____ Supplied records

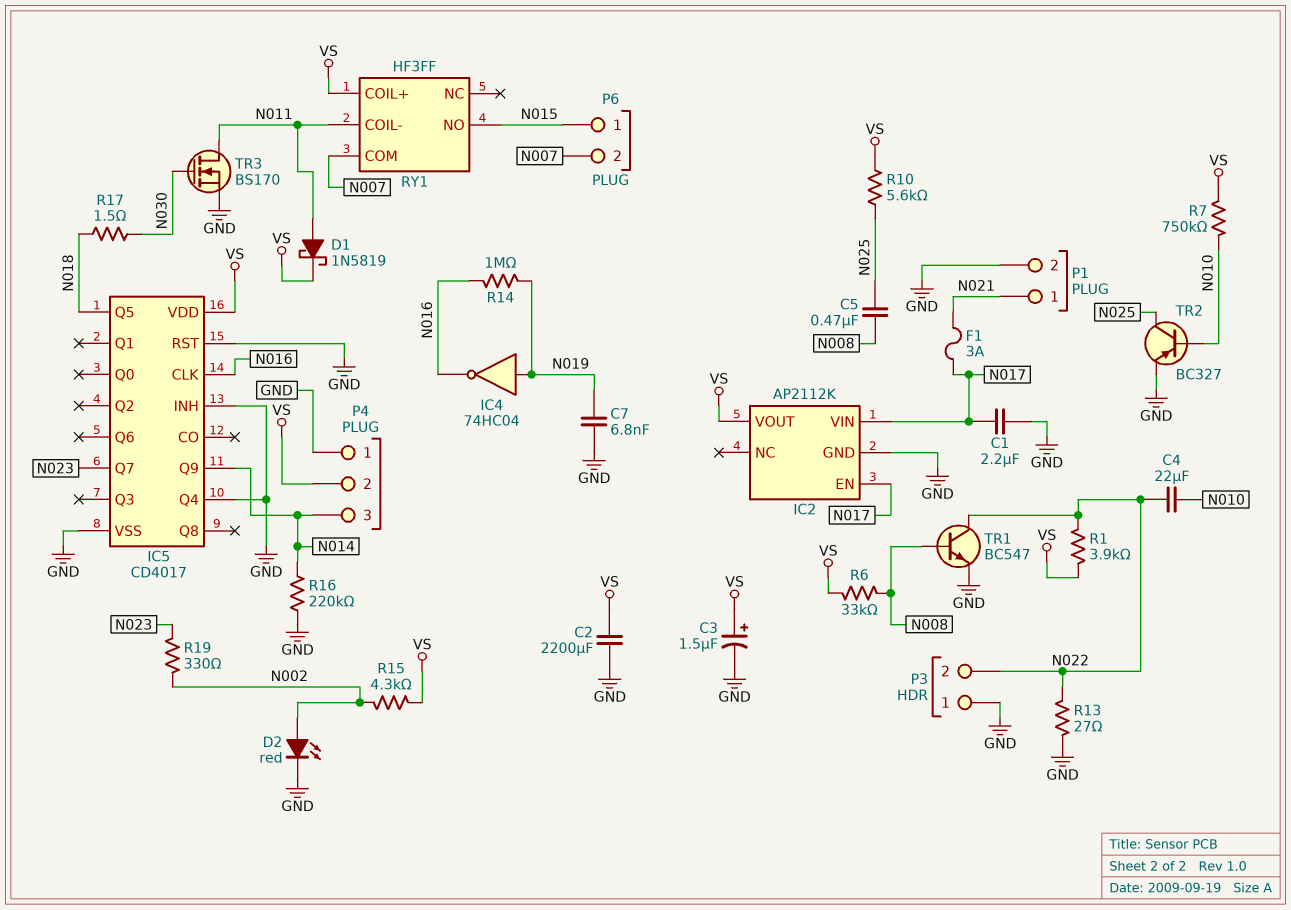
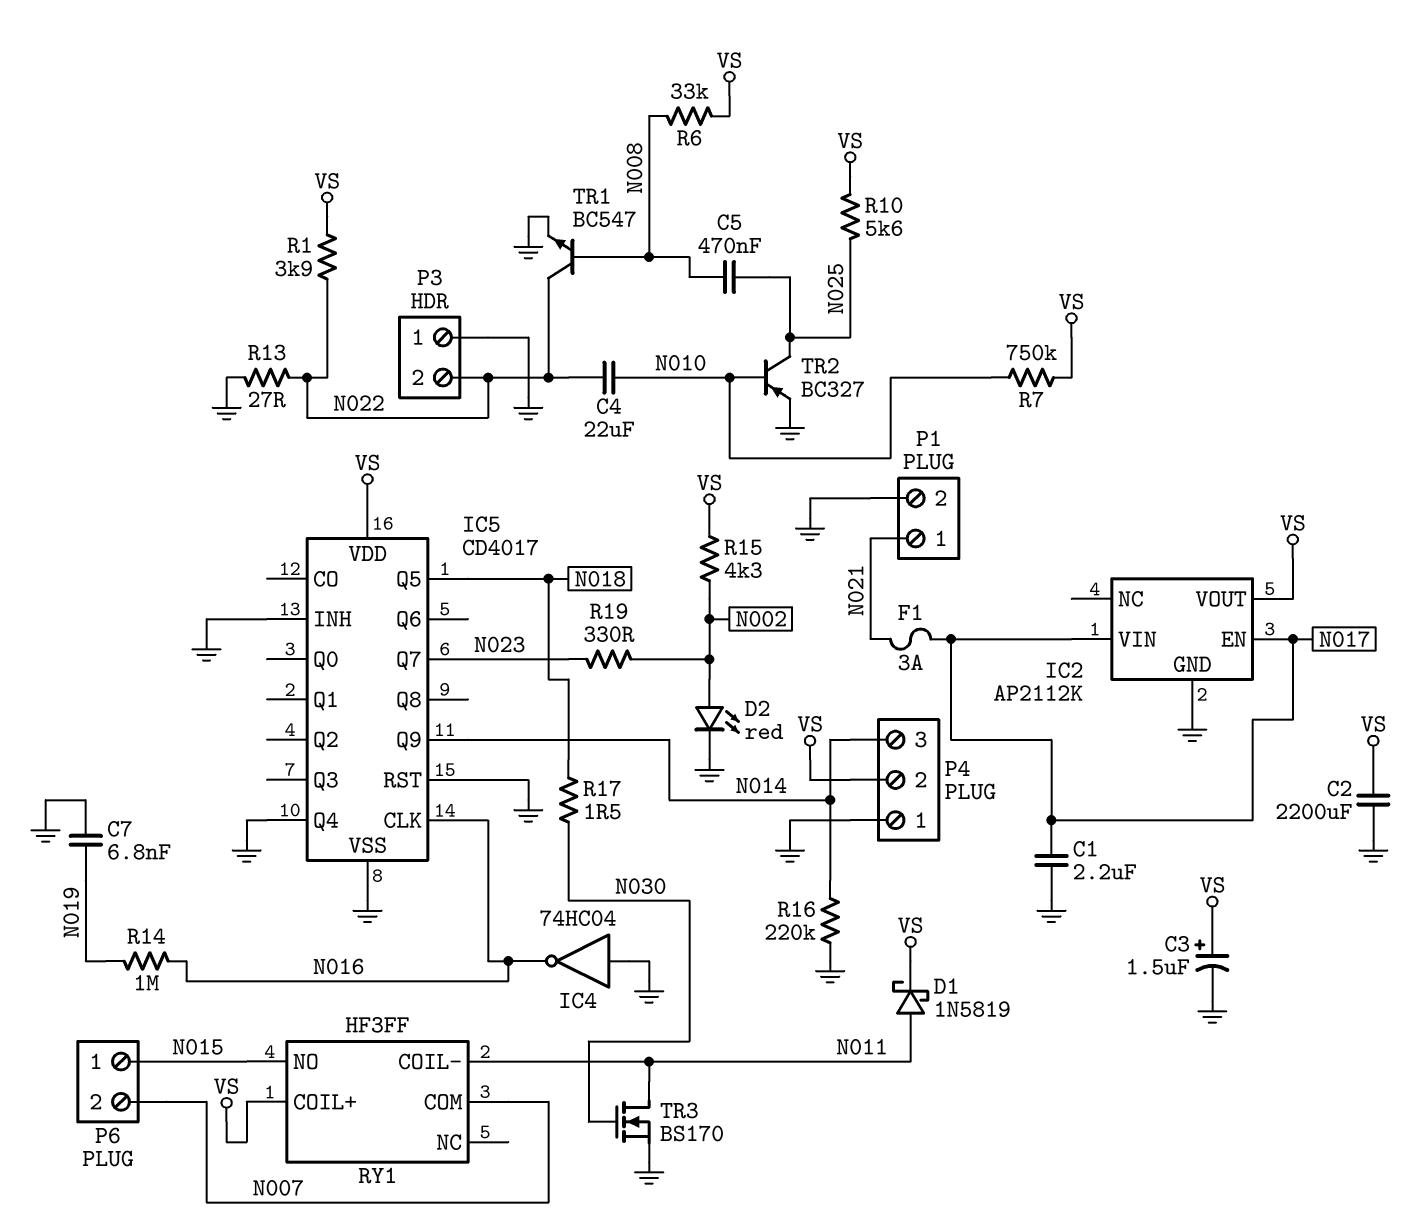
IC4: NOT 74HC04 (in N019, out N016) -> NOT 74HC04 (in GND, out N016)

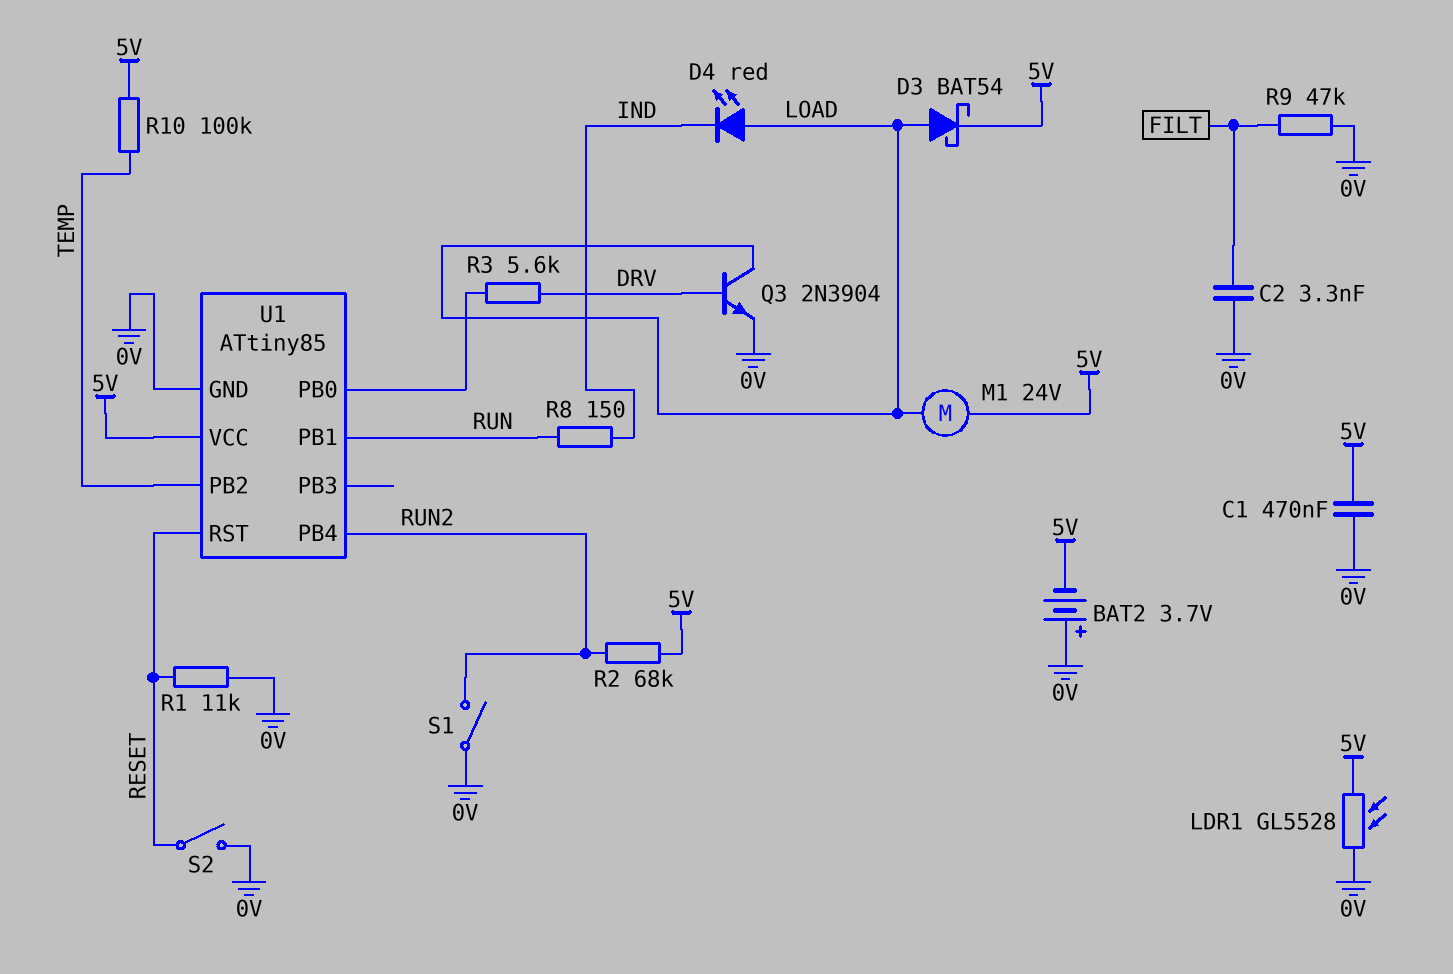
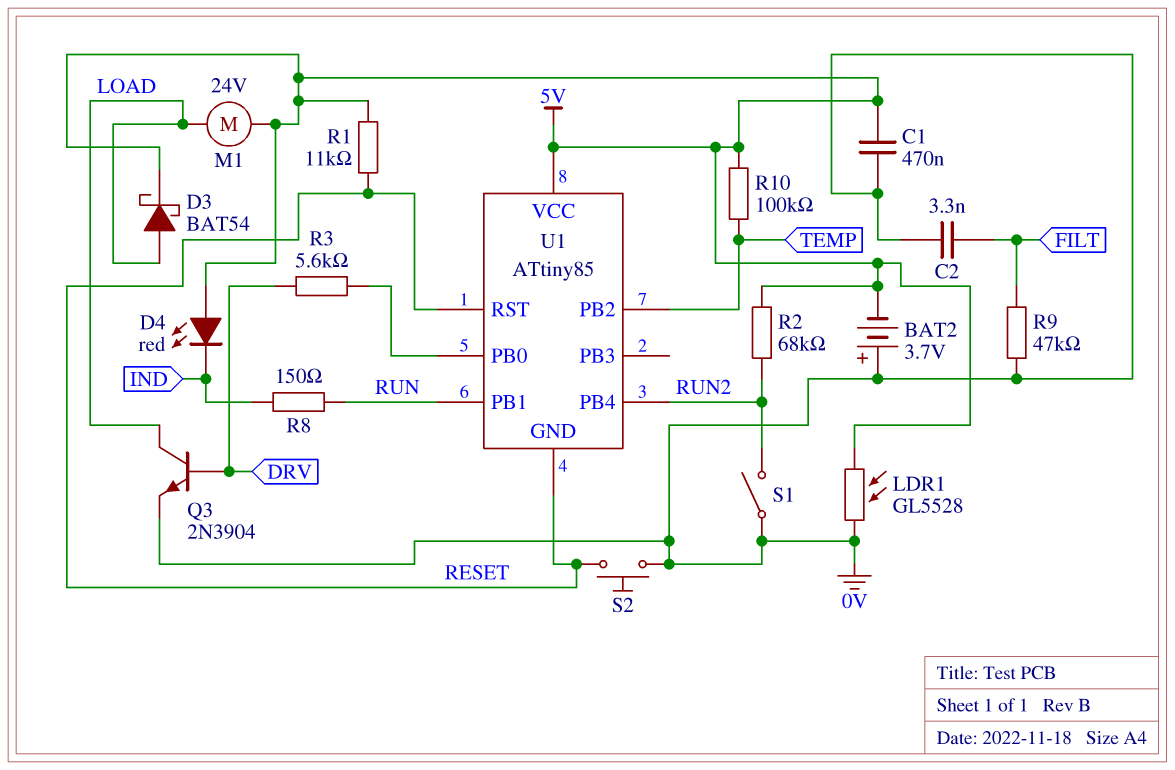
D4: LED red (A LOAD, K IND) -> LED red (A 5V, K IND)
R1: 11k (0V, RESET) -> 11k (5V, RESET)
S2: switch (0V, RESET) -> button (0V, RESET)
U1 pin GND: 0V -> RESET

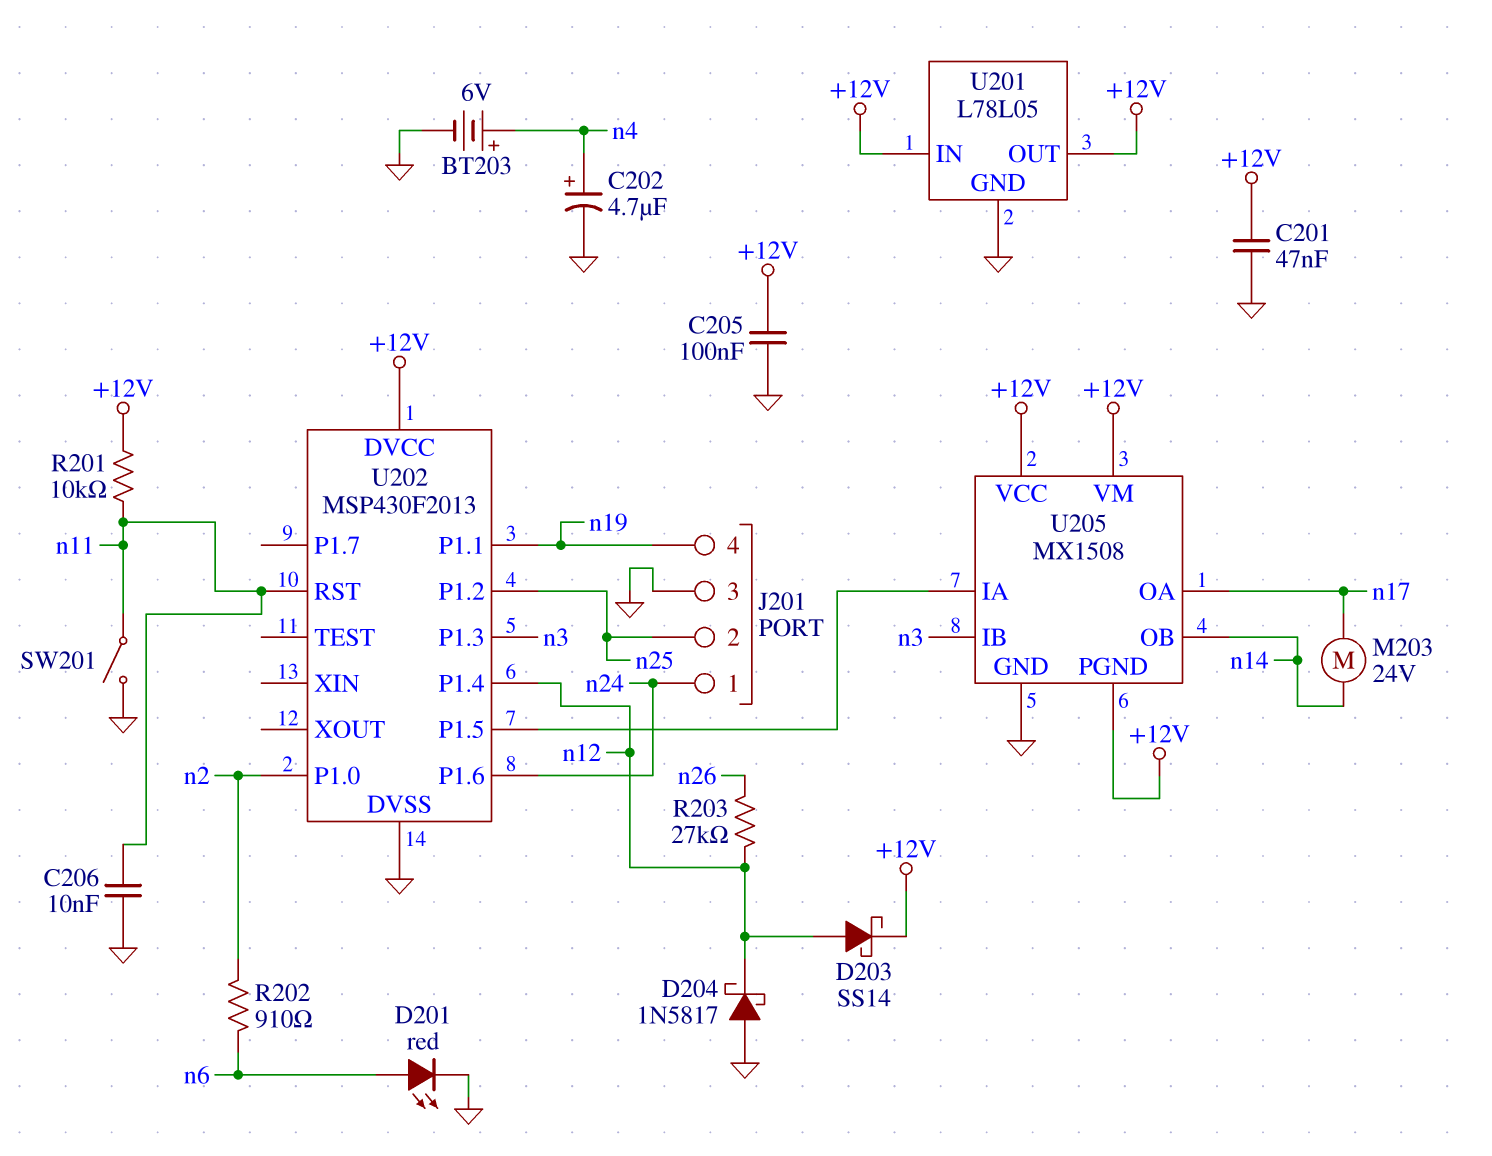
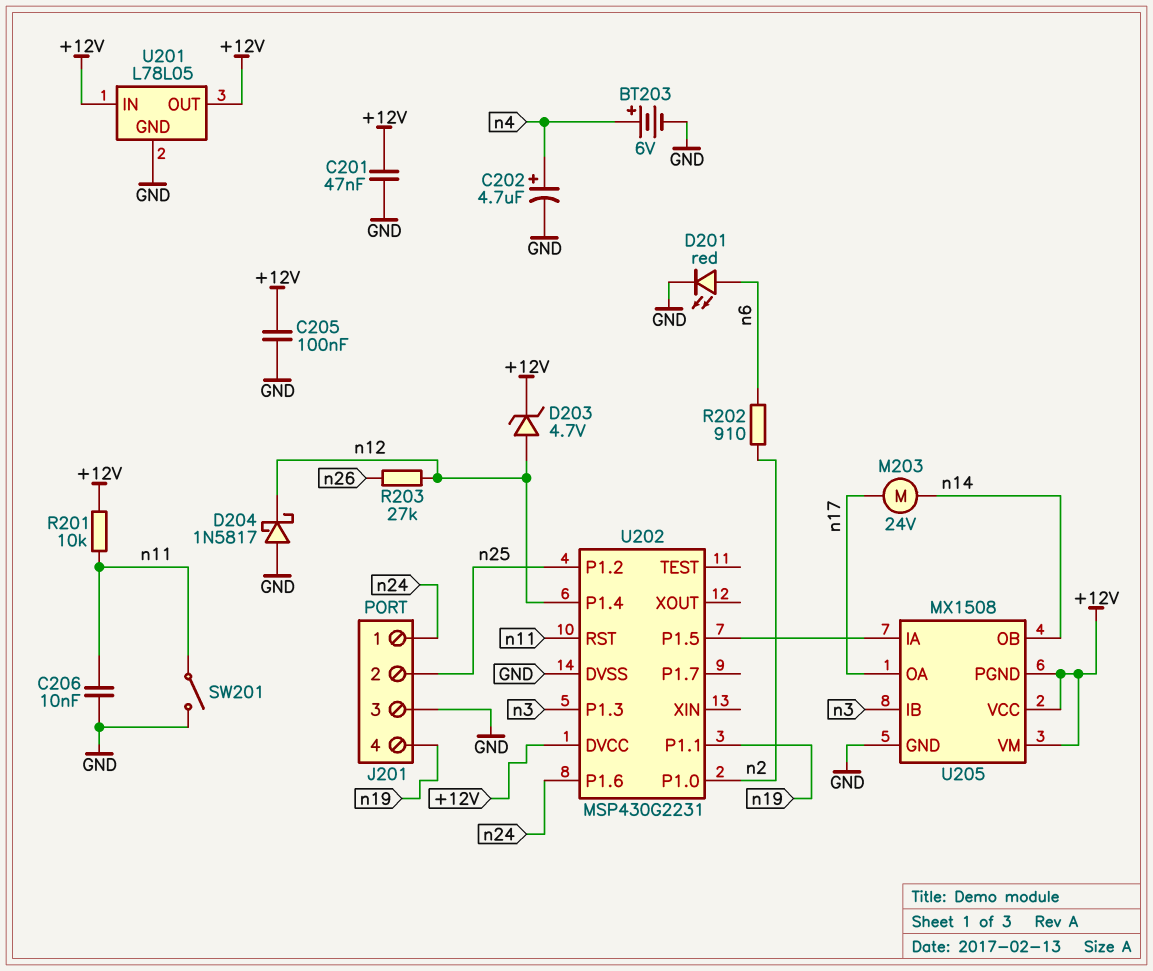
D203: schottky SS14 (A n12, K +12V) -> zener 4.7V (A n12, K +12V)
U202: MSP430F2013 -> MSP430G2231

________

Looking at the entries, how many lines contain the string "RESET"? The answer is that number alone.

#### Exercise response:
3